▶ **TASK PROMPT**:
Transcribe only part of the material below: the lines from the one containing "pink round brick" through the one containing "pink brick C2:D2", inclusive, exactly as written.
(THE RECORDS Opens)
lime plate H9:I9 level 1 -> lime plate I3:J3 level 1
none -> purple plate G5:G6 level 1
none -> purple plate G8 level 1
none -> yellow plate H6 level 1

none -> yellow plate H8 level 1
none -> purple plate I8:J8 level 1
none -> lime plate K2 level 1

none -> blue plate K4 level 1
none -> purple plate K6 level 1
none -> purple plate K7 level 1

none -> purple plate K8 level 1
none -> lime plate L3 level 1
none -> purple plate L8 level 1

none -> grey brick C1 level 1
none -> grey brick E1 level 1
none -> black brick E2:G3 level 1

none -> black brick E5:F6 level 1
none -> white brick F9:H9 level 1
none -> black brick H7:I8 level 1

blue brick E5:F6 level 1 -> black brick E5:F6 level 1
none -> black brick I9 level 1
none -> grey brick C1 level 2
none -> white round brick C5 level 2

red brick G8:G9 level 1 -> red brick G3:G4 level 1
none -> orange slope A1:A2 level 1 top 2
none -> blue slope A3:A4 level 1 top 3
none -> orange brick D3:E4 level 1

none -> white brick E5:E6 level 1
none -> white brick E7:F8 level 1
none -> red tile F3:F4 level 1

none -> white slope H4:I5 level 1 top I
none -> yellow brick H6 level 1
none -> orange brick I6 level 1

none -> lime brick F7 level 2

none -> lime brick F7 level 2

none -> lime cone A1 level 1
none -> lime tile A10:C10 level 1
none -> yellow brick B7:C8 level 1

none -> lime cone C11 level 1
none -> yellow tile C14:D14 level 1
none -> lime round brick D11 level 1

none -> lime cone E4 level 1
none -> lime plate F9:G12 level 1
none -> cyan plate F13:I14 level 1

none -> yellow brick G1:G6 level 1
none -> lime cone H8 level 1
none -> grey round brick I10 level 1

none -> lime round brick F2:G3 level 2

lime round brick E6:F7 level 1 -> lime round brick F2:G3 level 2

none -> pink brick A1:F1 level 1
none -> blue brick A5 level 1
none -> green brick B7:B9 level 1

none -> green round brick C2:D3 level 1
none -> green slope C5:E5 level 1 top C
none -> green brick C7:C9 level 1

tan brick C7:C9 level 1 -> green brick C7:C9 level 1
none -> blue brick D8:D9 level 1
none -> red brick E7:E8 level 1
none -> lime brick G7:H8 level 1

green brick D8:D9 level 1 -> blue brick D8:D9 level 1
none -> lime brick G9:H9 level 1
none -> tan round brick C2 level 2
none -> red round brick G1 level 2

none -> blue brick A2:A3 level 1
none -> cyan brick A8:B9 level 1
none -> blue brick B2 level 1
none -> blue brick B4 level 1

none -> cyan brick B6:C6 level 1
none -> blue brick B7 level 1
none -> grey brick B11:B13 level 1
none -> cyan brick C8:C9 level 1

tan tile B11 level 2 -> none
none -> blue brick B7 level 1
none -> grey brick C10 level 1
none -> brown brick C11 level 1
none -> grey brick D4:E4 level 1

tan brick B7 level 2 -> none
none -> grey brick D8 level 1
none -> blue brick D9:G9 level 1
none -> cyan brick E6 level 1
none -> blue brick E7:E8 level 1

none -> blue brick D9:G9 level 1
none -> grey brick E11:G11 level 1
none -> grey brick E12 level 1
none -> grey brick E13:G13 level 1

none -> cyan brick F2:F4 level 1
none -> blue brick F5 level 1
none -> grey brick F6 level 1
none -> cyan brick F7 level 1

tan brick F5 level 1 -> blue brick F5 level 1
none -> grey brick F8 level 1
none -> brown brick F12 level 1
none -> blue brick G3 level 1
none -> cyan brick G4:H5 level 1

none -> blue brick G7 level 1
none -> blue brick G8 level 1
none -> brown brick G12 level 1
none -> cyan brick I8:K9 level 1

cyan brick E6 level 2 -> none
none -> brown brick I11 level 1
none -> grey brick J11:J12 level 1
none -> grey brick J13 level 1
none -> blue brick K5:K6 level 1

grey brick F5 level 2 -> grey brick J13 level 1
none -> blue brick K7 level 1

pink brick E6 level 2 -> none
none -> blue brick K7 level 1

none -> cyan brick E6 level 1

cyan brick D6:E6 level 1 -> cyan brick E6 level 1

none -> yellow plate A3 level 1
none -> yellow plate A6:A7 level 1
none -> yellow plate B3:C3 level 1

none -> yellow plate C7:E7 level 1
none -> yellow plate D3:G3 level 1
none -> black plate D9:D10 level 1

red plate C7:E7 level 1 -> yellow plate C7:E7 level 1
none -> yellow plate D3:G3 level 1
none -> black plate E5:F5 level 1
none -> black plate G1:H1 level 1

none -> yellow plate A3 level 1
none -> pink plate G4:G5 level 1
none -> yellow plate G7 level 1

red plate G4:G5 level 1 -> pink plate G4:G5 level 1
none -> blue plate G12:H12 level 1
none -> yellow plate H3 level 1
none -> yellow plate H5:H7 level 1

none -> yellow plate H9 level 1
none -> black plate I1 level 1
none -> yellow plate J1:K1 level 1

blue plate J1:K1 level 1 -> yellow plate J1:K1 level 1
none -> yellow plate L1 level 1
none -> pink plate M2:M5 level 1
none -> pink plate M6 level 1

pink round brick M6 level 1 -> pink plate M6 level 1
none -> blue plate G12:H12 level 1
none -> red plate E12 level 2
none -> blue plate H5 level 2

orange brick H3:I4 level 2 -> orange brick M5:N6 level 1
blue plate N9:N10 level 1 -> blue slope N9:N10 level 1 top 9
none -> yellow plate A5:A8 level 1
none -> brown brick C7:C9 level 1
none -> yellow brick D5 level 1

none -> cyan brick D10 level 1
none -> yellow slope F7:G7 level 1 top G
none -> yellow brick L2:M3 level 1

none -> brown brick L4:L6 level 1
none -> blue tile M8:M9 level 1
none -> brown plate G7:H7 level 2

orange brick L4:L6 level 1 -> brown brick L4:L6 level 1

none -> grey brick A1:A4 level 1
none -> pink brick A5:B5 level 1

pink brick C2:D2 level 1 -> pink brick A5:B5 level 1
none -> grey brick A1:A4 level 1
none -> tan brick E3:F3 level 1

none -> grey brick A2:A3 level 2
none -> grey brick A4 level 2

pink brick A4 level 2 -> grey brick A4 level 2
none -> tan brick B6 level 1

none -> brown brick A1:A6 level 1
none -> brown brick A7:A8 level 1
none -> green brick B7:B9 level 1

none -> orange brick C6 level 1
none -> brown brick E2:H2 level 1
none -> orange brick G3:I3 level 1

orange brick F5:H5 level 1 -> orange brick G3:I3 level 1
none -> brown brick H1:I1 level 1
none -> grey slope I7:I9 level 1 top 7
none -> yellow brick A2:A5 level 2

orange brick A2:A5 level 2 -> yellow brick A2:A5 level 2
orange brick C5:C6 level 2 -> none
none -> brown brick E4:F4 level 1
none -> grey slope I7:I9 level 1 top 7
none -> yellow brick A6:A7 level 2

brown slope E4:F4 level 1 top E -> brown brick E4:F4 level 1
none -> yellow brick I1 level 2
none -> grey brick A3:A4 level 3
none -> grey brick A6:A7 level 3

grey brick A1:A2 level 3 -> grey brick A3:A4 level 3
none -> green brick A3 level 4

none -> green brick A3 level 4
(THE RECORDS Closes)
▶ **YOUR SOLUTION**:
pink round brick M6 level 1 -> pink plate M6 level 1
none -> blue plate G12:H12 level 1
none -> red plate E12 level 2
none -> blue plate H5 level 2

orange brick H3:I4 level 2 -> orange brick M5:N6 level 1
blue plate N9:N10 level 1 -> blue slope N9:N10 level 1 top 9
none -> yellow plate A5:A8 level 1
none -> brown brick C7:C9 level 1
none -> yellow brick D5 level 1

none -> cyan brick D10 level 1
none -> yellow slope F7:G7 level 1 top G
none -> yellow brick L2:M3 level 1

none -> brown brick L4:L6 level 1
none -> blue tile M8:M9 level 1
none -> brown plate G7:H7 level 2

orange brick L4:L6 level 1 -> brown brick L4:L6 level 1

none -> grey brick A1:A4 level 1
none -> pink brick A5:B5 level 1

pink brick C2:D2 level 1 -> pink brick A5:B5 level 1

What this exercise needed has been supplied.